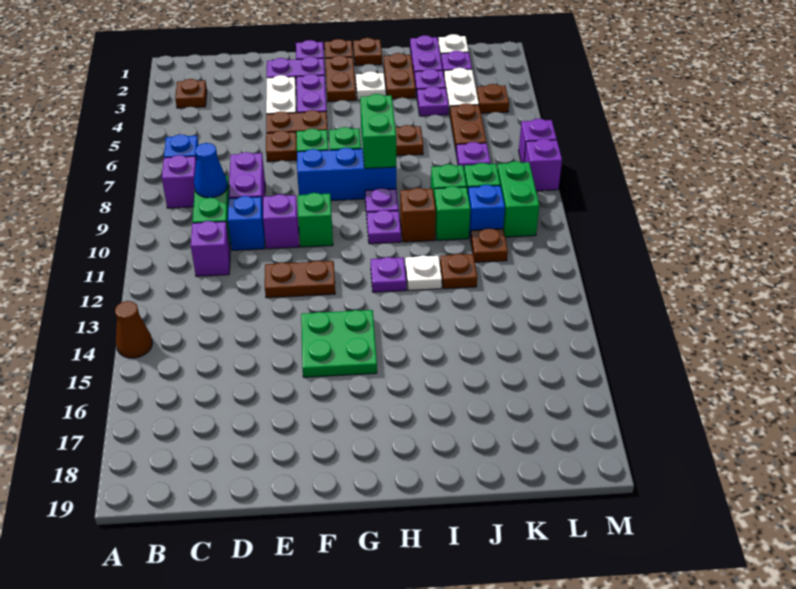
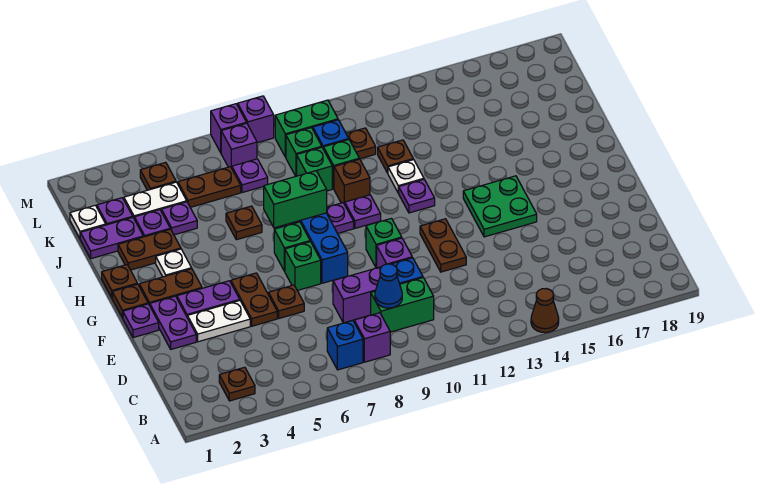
purple brick C11 level 1 -> purple brick L7 level 1

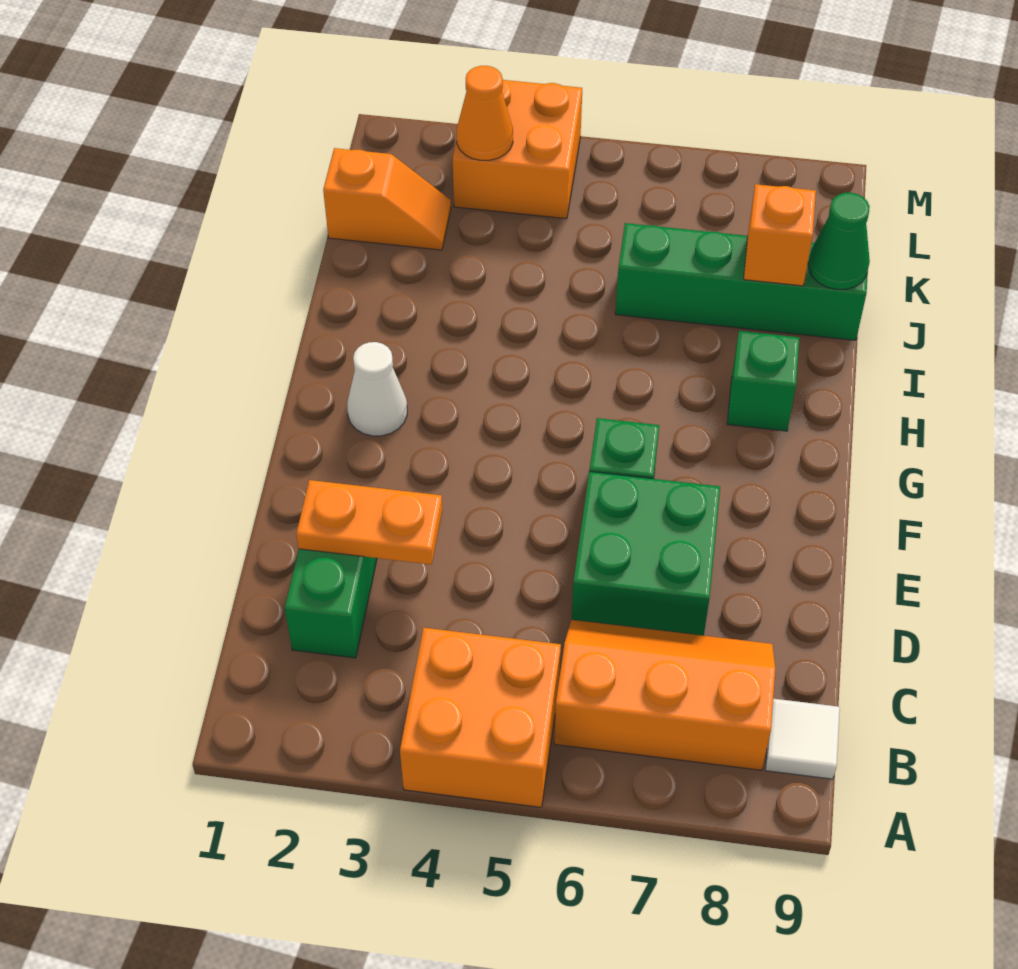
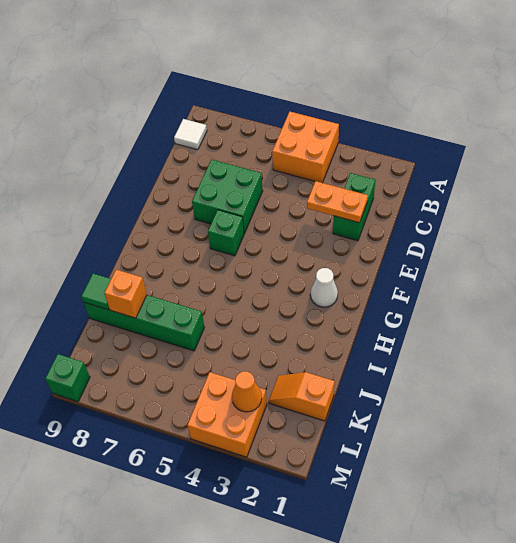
orange slope B6:C8 level 1 top B -> none
green brick H8 level 1 -> green brick M9 level 1
green cone J9 level 2 -> green tile J9 level 2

========

→ **About this task**: Output each line above exactly as it stands, omitting the pictures.

→ **Written solution**:
purple brick C11 level 1 -> purple brick L7 level 1

orange slope B6:C8 level 1 top B -> none
green brick H8 level 1 -> green brick M9 level 1
green cone J9 level 2 -> green tile J9 level 2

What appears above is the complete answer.